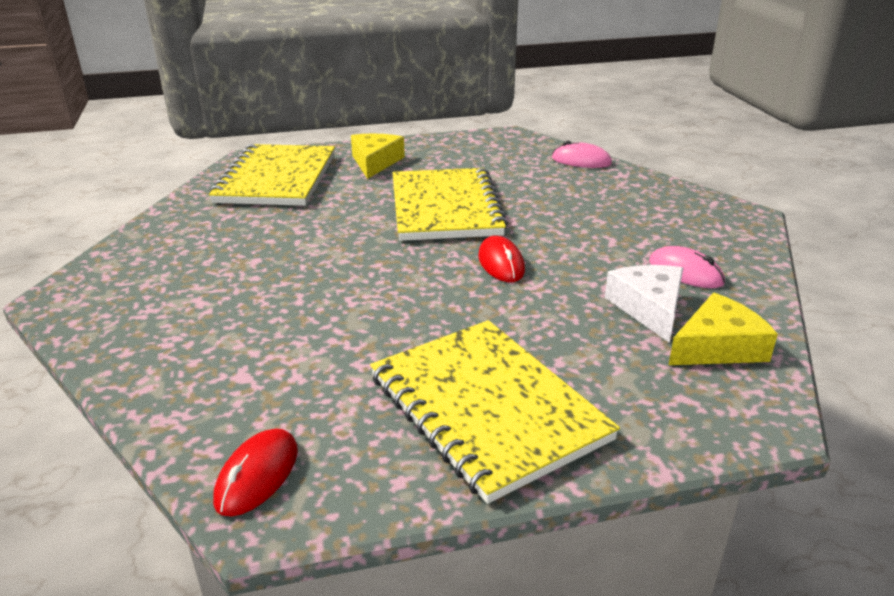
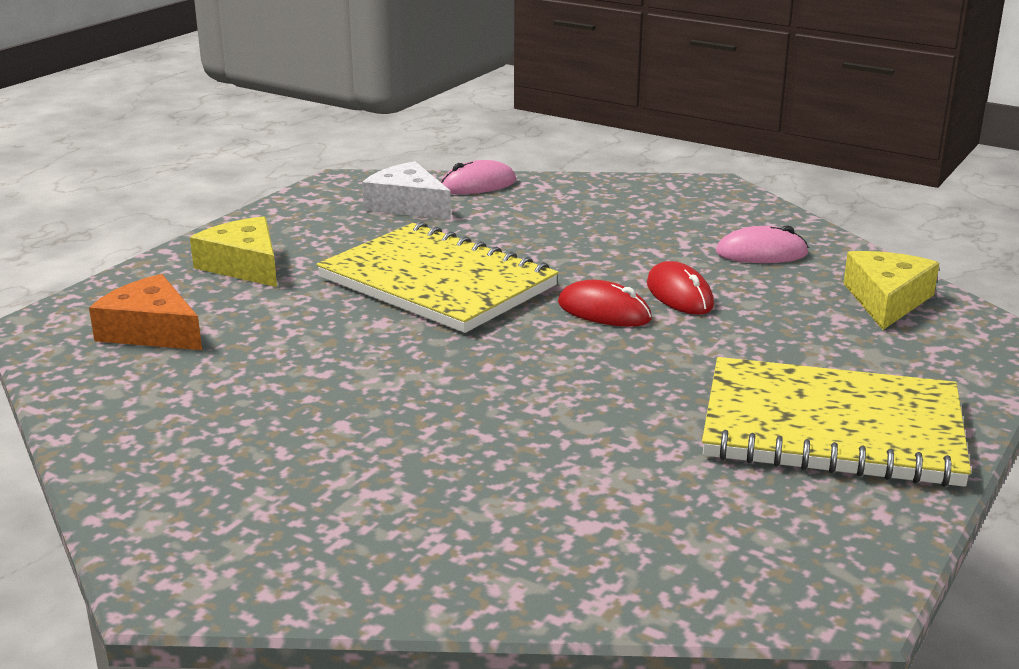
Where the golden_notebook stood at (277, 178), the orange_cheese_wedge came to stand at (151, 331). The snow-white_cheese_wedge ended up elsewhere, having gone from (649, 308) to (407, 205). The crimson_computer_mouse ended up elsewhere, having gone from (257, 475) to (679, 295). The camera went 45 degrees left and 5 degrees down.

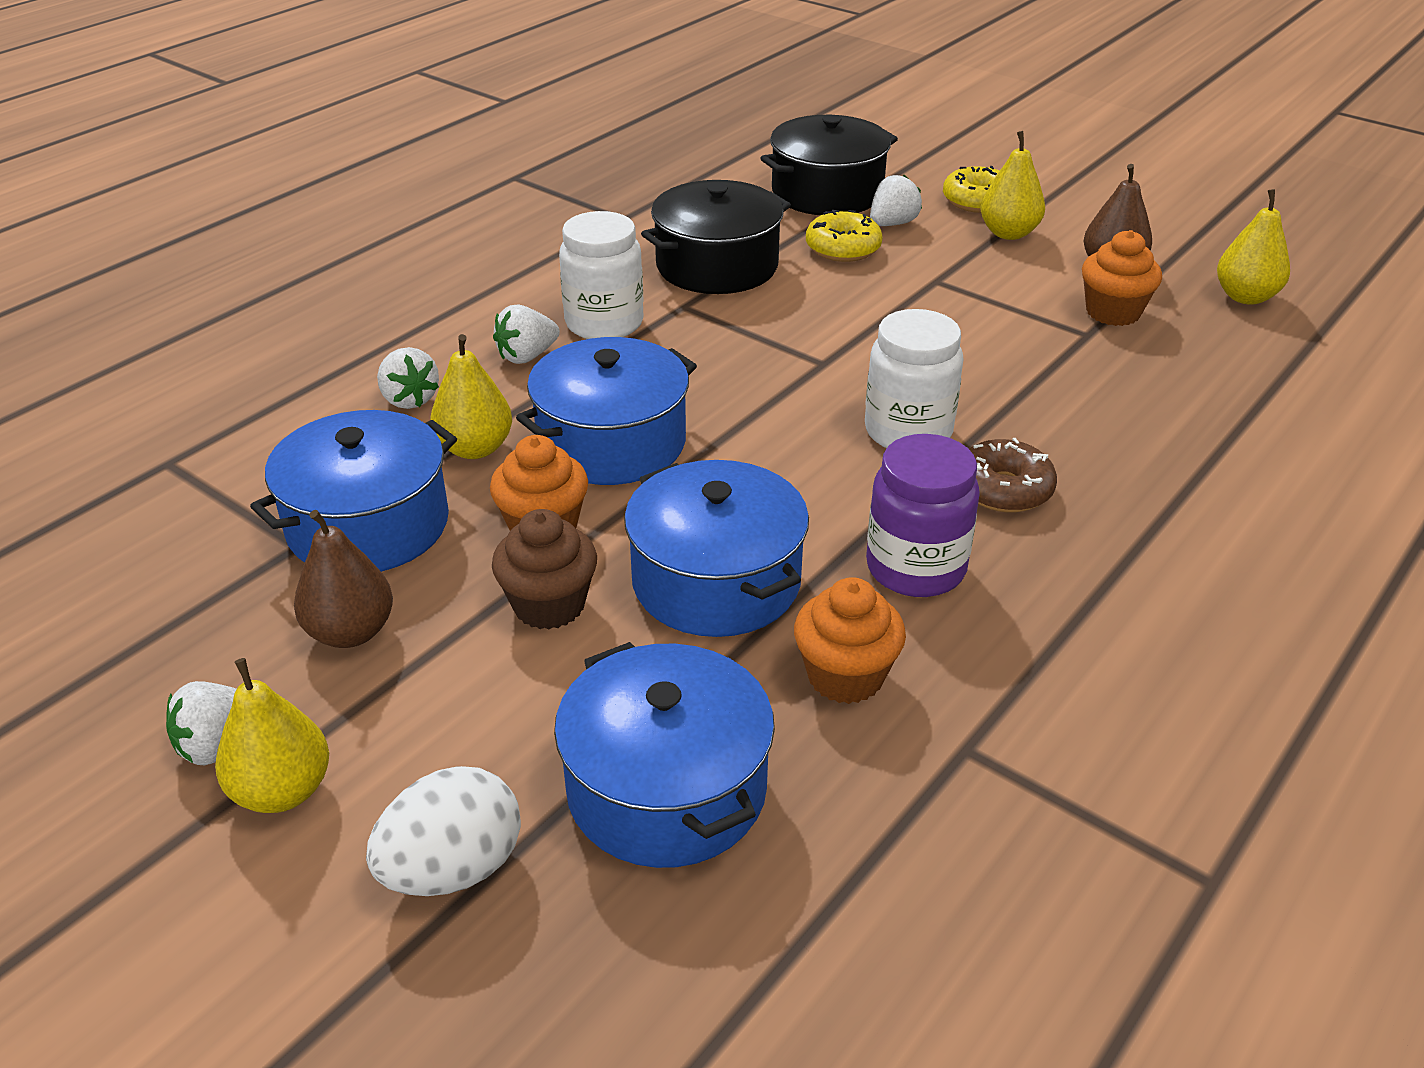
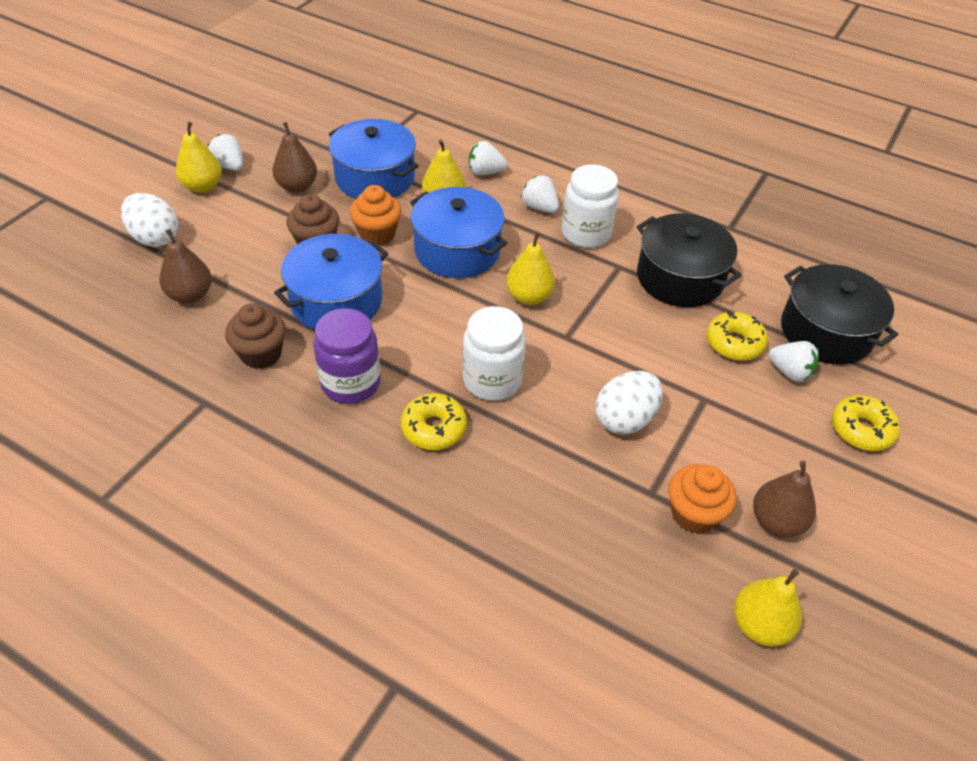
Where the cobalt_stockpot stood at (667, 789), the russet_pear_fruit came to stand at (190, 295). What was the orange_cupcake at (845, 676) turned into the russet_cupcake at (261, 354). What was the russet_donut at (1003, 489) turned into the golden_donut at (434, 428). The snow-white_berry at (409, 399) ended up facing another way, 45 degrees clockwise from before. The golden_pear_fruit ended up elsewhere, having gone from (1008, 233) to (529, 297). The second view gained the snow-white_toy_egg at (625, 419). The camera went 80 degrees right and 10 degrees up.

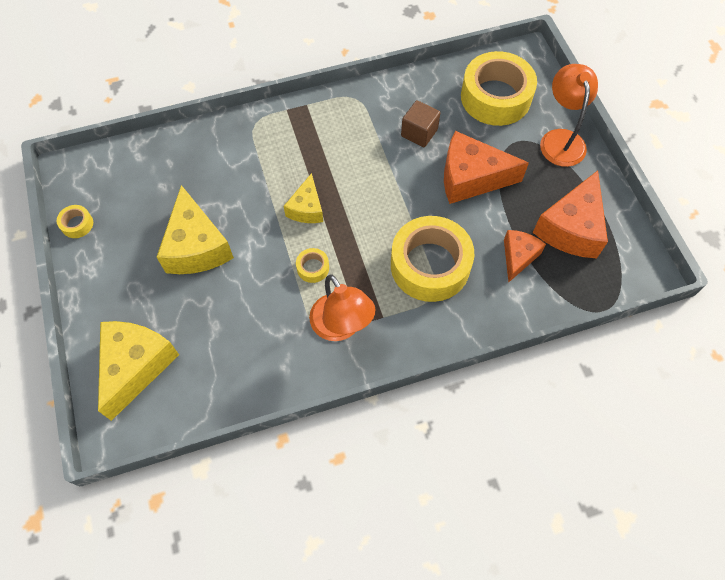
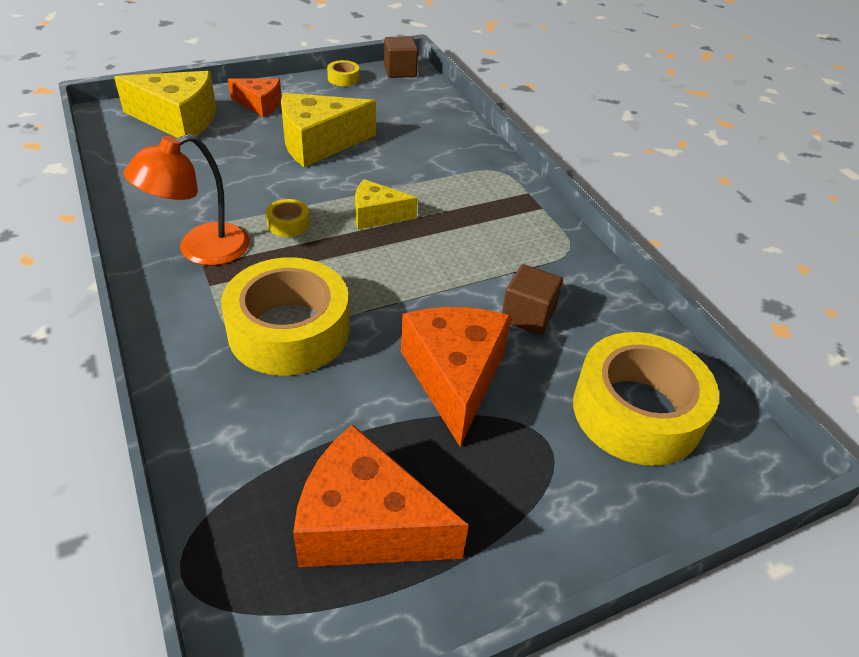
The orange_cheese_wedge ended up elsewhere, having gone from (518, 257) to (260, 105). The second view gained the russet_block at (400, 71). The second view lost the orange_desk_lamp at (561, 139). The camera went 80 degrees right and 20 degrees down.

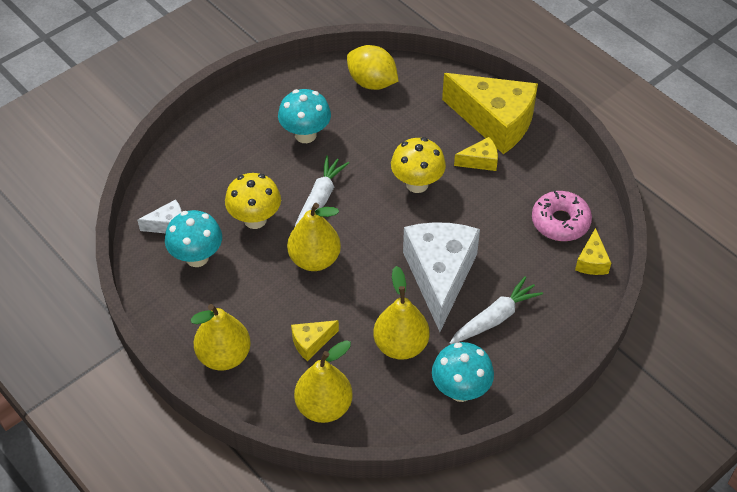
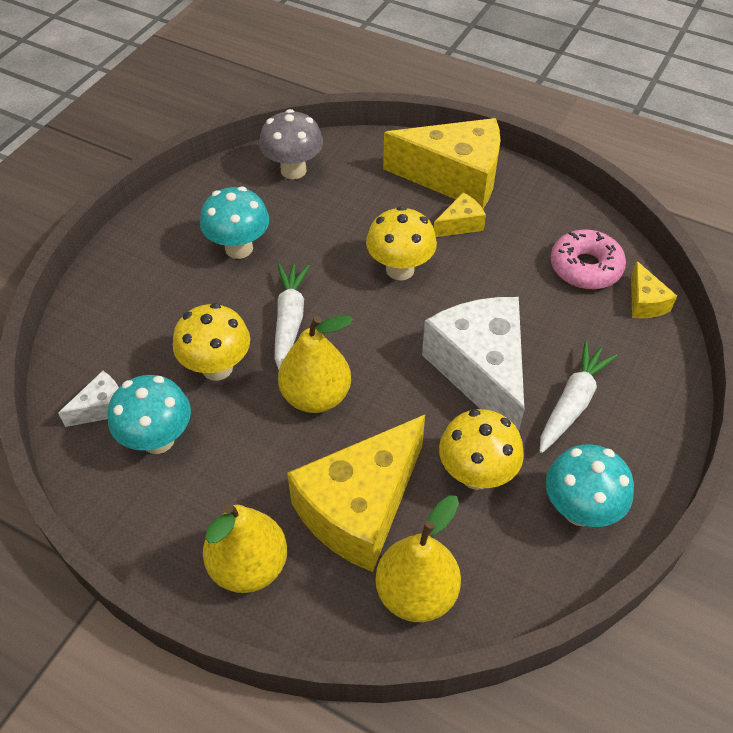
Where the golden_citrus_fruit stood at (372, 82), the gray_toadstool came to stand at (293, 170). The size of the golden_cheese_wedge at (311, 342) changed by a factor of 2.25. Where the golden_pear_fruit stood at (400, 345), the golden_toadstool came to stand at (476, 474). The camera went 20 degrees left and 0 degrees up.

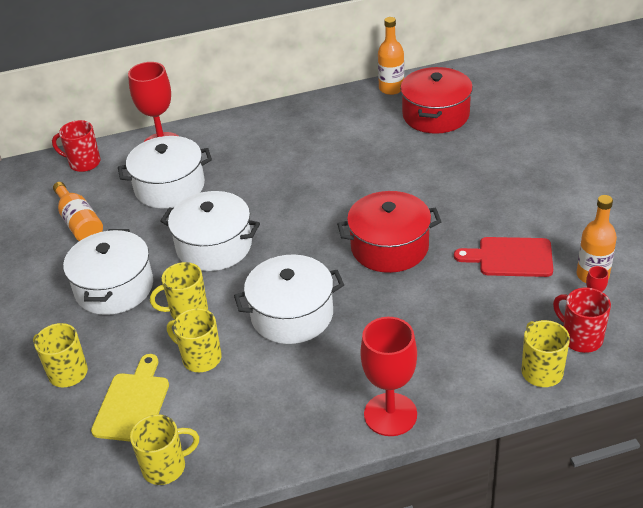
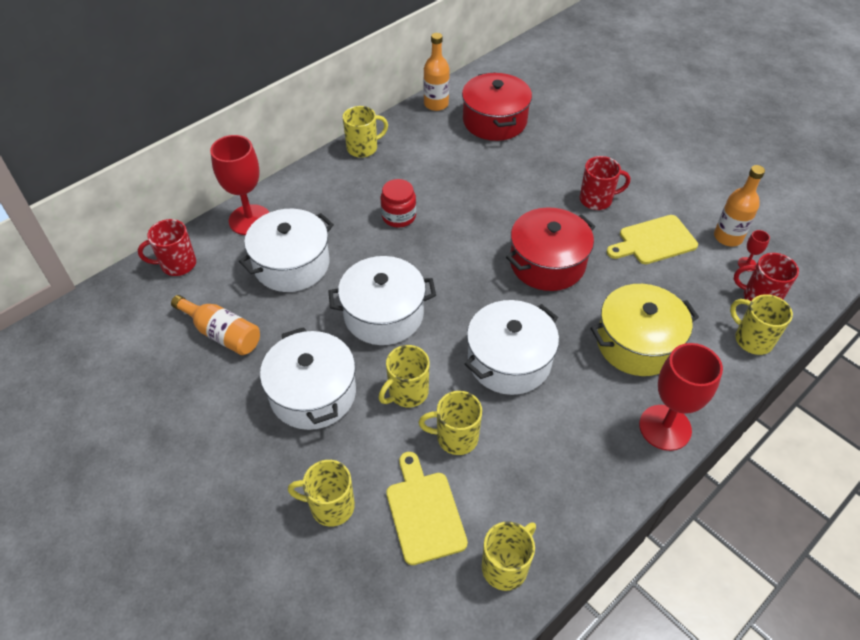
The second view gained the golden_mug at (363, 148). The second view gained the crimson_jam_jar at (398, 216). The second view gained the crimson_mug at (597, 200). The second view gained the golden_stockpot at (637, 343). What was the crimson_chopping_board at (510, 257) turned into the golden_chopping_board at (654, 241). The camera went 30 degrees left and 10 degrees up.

________________________

• **AIM OF THE EXERCISE**
Only the records are wanted, copied exactly, with the pictures dropped.

• **ANSWER TO THIS EXERCISE**
Where the golden_notebook stood at (277, 178), the orange_cheese_wedge came to stand at (151, 331). The snow-white_cheese_wedge ended up elsewhere, having gone from (649, 308) to (407, 205). The crimson_computer_mouse ended up elsewhere, having gone from (257, 475) to (679, 295). The camera went 45 degrees left and 5 degrees down.

Where the cobalt_stockpot stood at (667, 789), the russet_pear_fruit came to stand at (190, 295). What was the orange_cupcake at (845, 676) turned into the russet_cupcake at (261, 354). What was the russet_donut at (1003, 489) turned into the golden_donut at (434, 428). The snow-white_berry at (409, 399) ended up facing another way, 45 degrees clockwise from before. The golden_pear_fruit ended up elsewhere, having gone from (1008, 233) to (529, 297). The second view gained the snow-white_toy_egg at (625, 419). The camera went 80 degrees right and 10 degrees up.

The orange_cheese_wedge ended up elsewhere, having gone from (518, 257) to (260, 105). The second view gained the russet_block at (400, 71). The second view lost the orange_desk_lamp at (561, 139). The camera went 80 degrees right and 20 degrees down.

Where the golden_citrus_fruit stood at (372, 82), the gray_toadstool came to stand at (293, 170). The size of the golden_cheese_wedge at (311, 342) changed by a factor of 2.25. Where the golden_pear_fruit stood at (400, 345), the golden_toadstool came to stand at (476, 474). The camera went 20 degrees left and 0 degrees up.

The second view gained the golden_mug at (363, 148). The second view gained the crimson_jam_jar at (398, 216). The second view gained the crimson_mug at (597, 200). The second view gained the golden_stockpot at (637, 343). What was the crimson_chopping_board at (510, 257) turned into the golden_chopping_board at (654, 241). The camera went 30 degrees left and 10 degrees up.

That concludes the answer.